→ **RECORDS SHOWN**
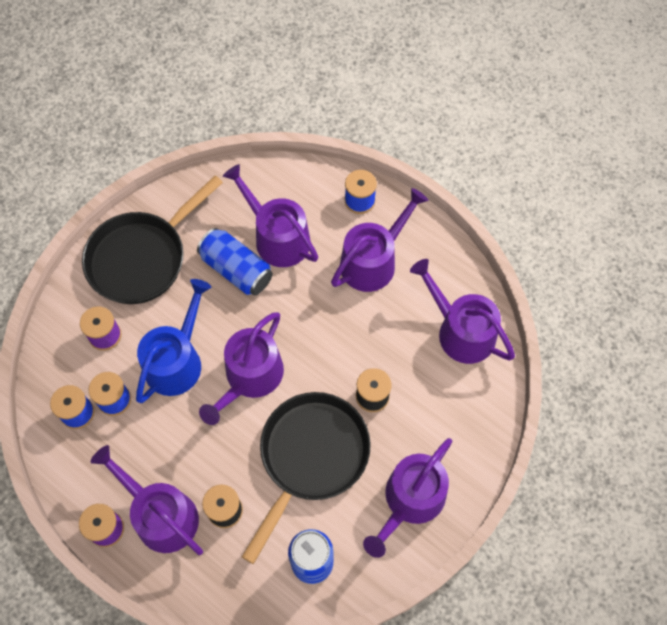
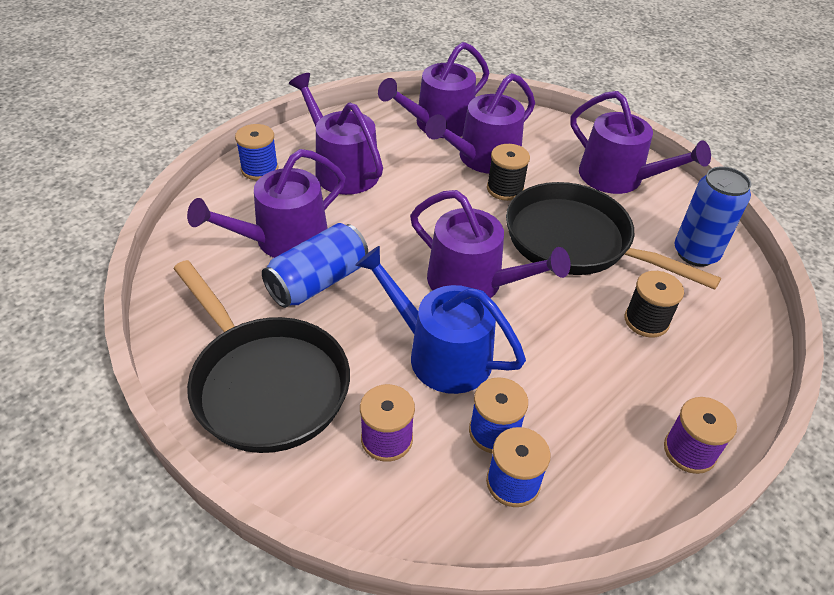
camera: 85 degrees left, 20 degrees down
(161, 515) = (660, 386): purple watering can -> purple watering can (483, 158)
---
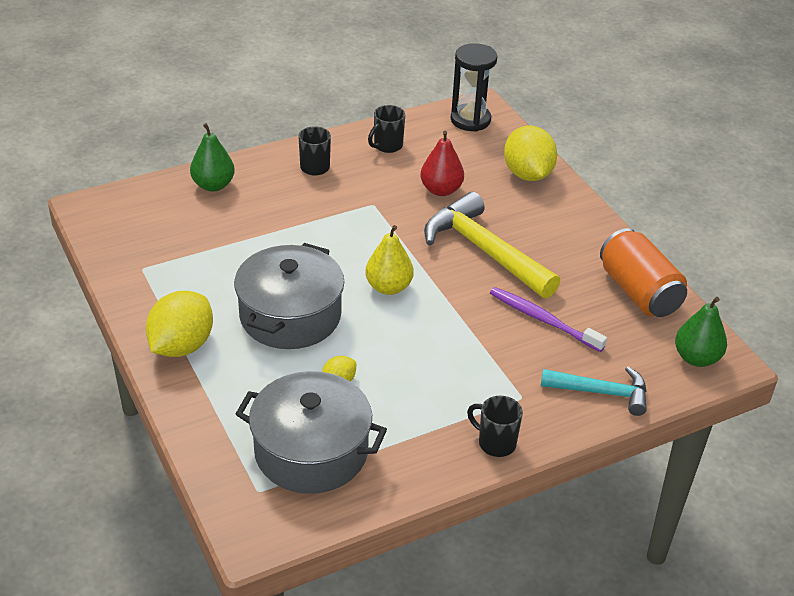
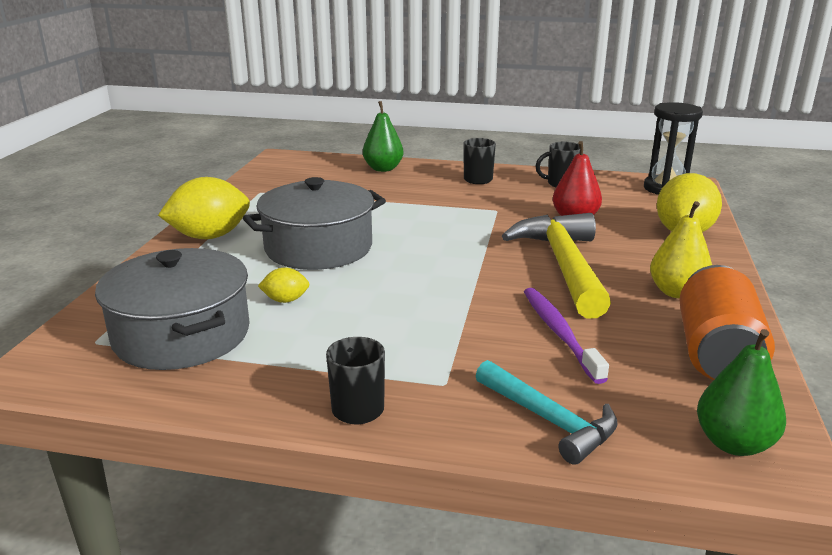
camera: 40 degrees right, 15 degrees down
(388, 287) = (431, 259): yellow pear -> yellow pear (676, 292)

→ **AIM OF THE TASK**
In the data above, which lines include "camera"? Return those lines.

→ **WRITTEN ANSWER**
camera: 85 degrees left, 20 degrees down
camera: 40 degrees right, 15 degrees down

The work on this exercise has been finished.